» **PROBLEM STATEMENT**
Please repeat exactly the lines from the one containing "Find all objects" through the last line of the records below, leaving out any pictures.

#### RECORD EXCERPTS

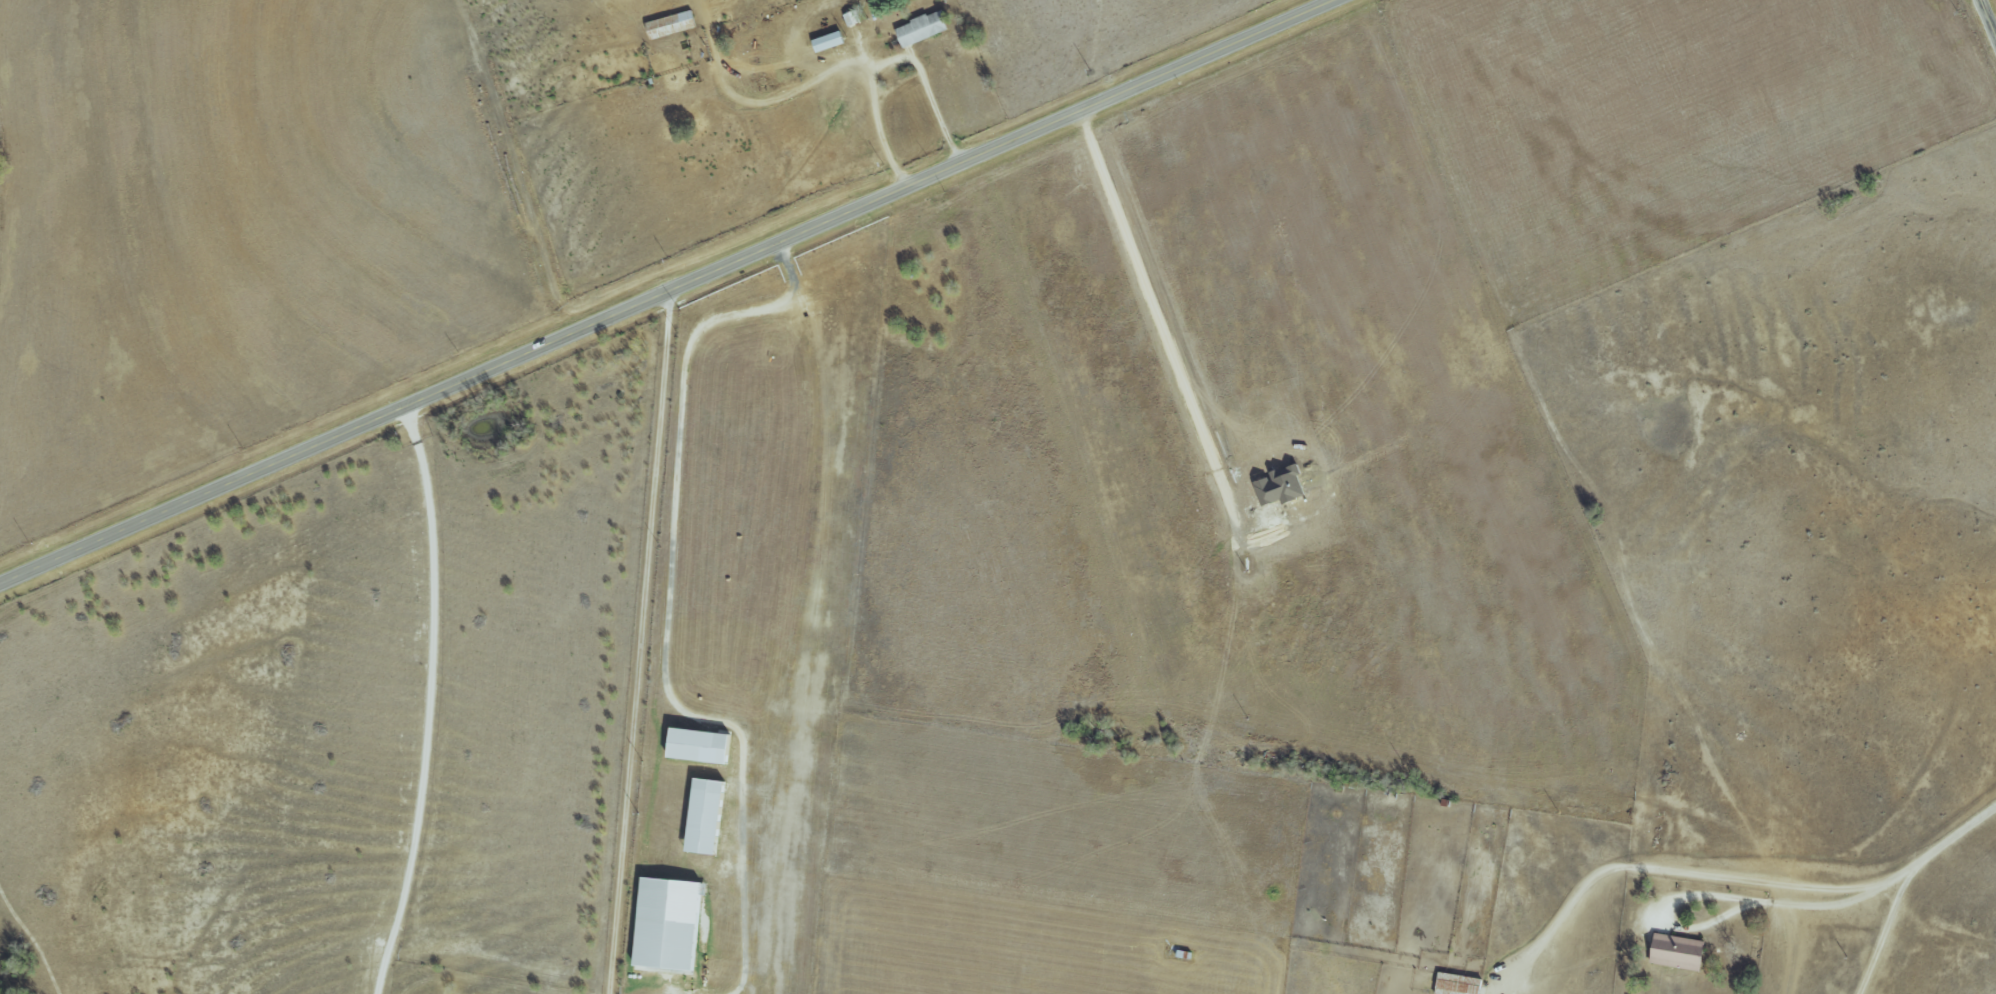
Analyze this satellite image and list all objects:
road: (1988, 17)
building: (672, 25)
building: (923, 28)
building: (830, 41)
road: (887, 60)
road: (775, 66)
road: (768, 99)
road: (666, 292)
airport runway: (847, 296)
road: (664, 604)
road: (636, 643)
airport runway: (813, 653)
road: (430, 701)
building: (701, 744)
road: (1934, 849)
road: (1658, 872)
road: (1711, 895)
building: (670, 924)
road: (1883, 932)
building: (1679, 951)

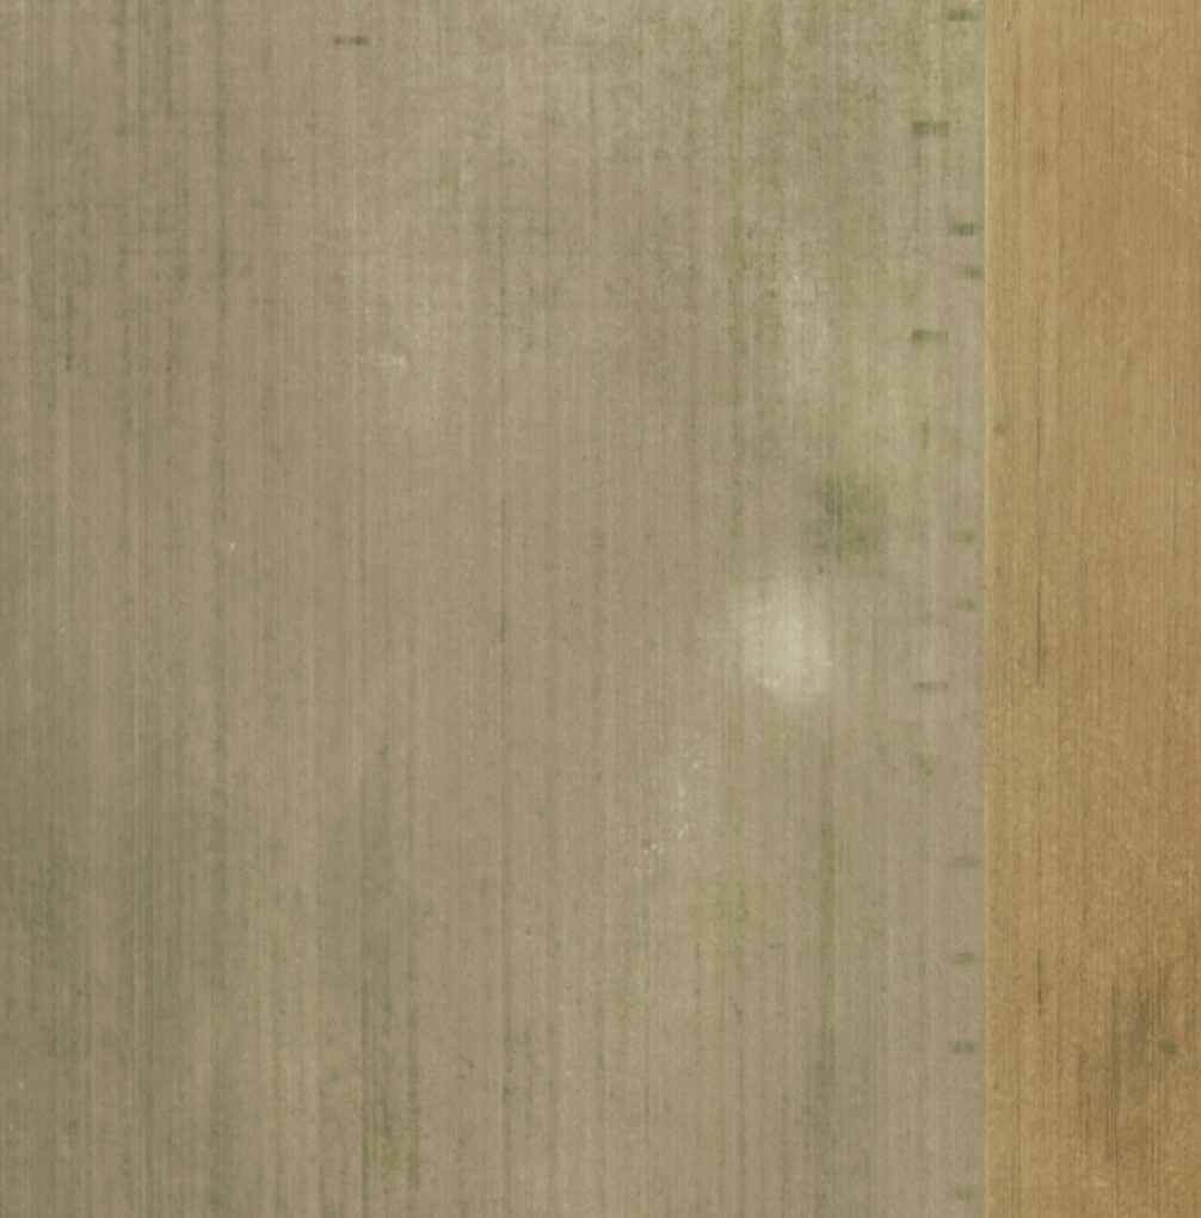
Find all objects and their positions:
crop: (600, 609)

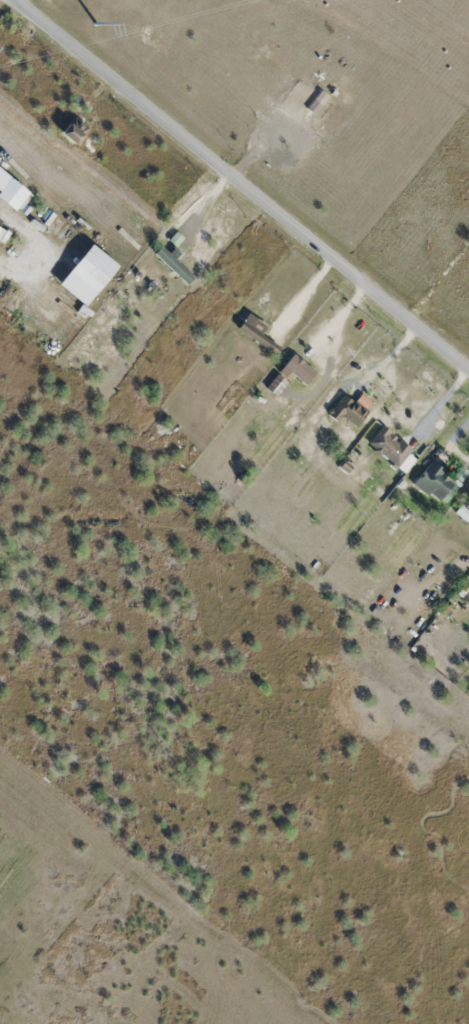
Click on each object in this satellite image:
power tower: (95, 19)
building: (69, 134)
road: (241, 184)
building: (172, 265)
building: (255, 332)
building: (297, 369)
building: (345, 411)
building: (388, 446)
building: (433, 481)
building: (462, 514)

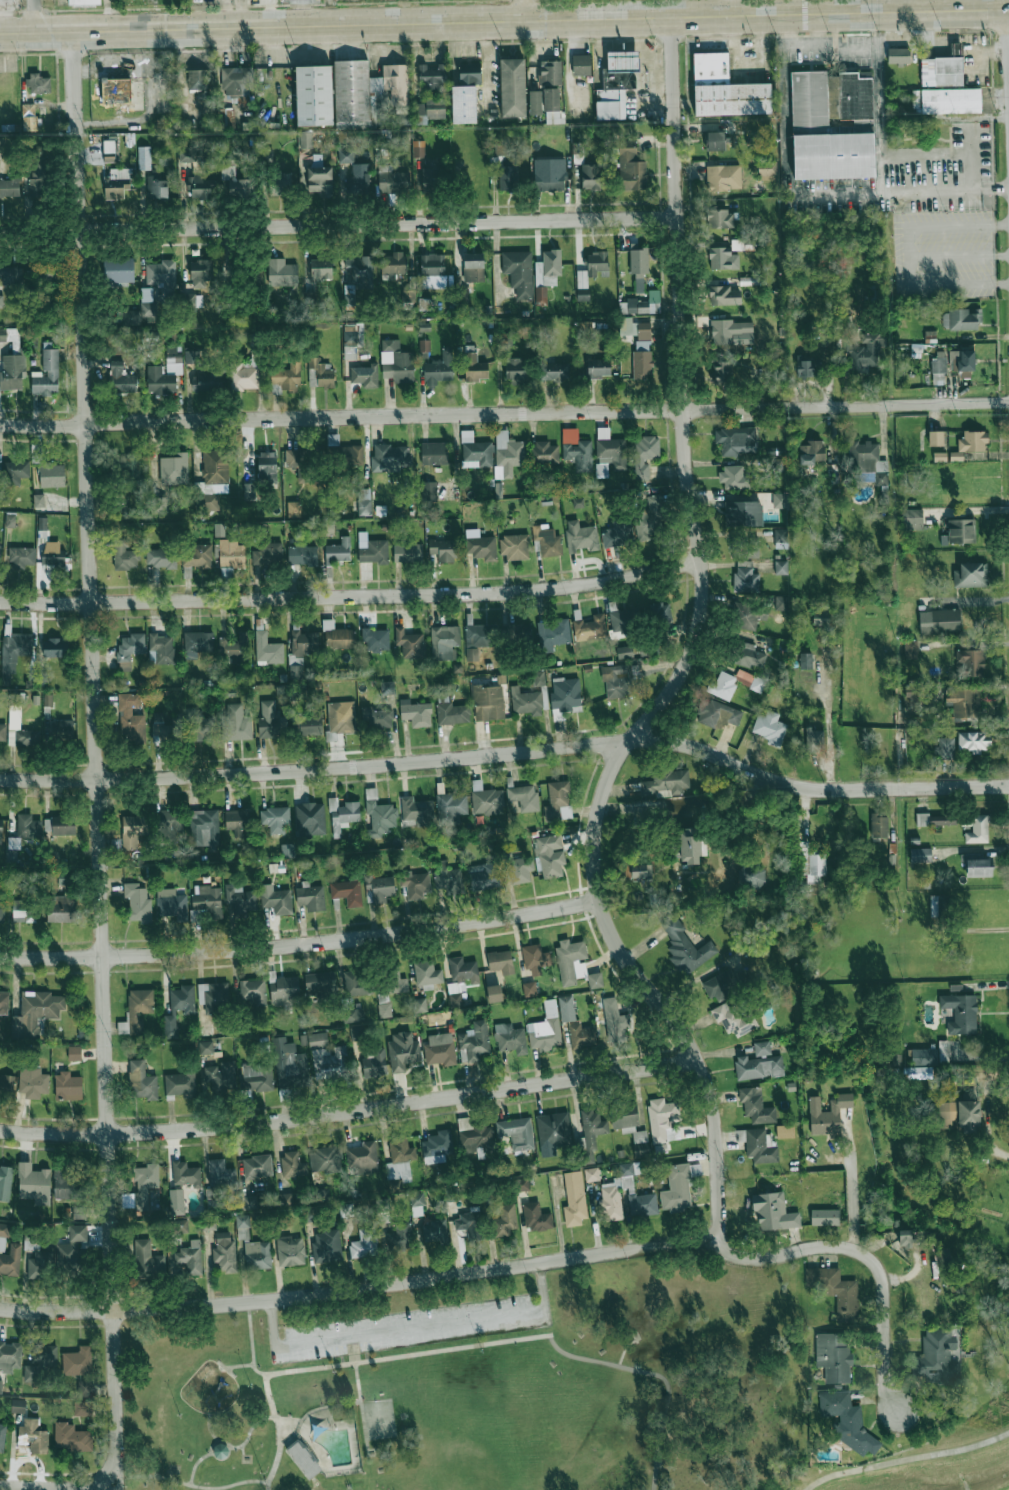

########

» **SOLUTION FOR THIS PROBLEM**
Find all objects and their positions:
crop: (600, 609)

Click on each object in this satellite image:
power tower: (95, 19)
building: (69, 134)
road: (241, 184)
building: (172, 265)
building: (255, 332)
building: (297, 369)
building: (345, 411)
building: (388, 446)
building: (433, 481)
building: (462, 514)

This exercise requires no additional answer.